## AIM OF THE EXERCISE
Select the lines of the records containing the word "stacking" and list them.

□ □ □ □ □ □ □

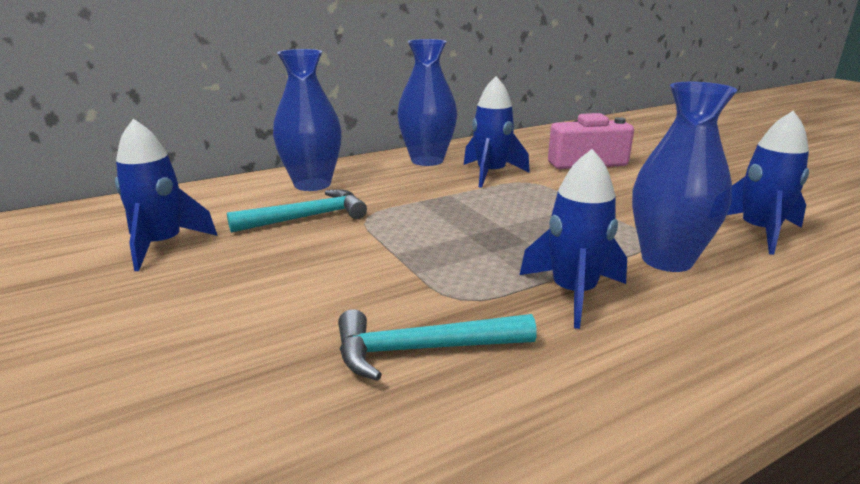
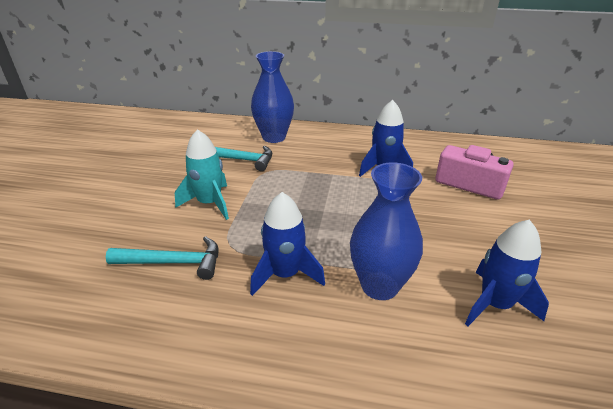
camera: 40 degrees right, 10 degrees up
(162, 245) = (165, 151): blue rocket -> none
(351, 272) = (209, 203): none -> turquoise rocket
(423, 350) = (173, 262): turquoise hammer -> turquoise hammer turned 150 degrees clockwise
(427, 160) = (361, 142): blue vase -> none

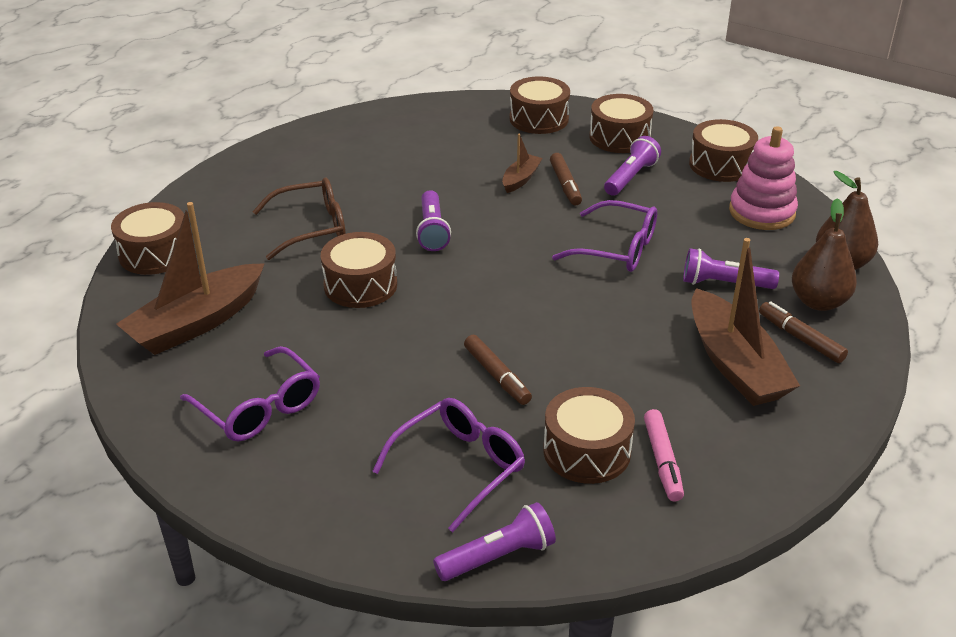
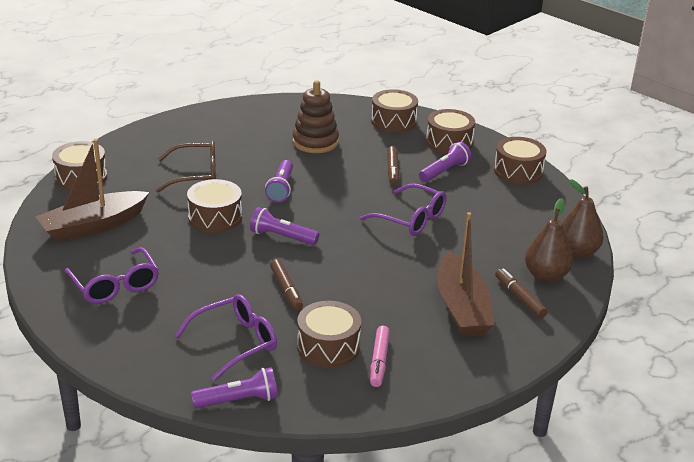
camera: 10 degrees right, 5 degrees down
(451, 160) = (315, 142): none -> brown stacking toy
(520, 179) = (361, 162): brown boat -> none
(724, 284) = (480, 253): purple flashlight -> purple flashlight (282, 237)
(762, 212) = (533, 209): pink stacking toy -> none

□ □ □ □ □ □ □

## RESPONSE BOX
(451, 160) = (315, 142): none -> brown stacking toy
(762, 212) = (533, 209): pink stacking toy -> none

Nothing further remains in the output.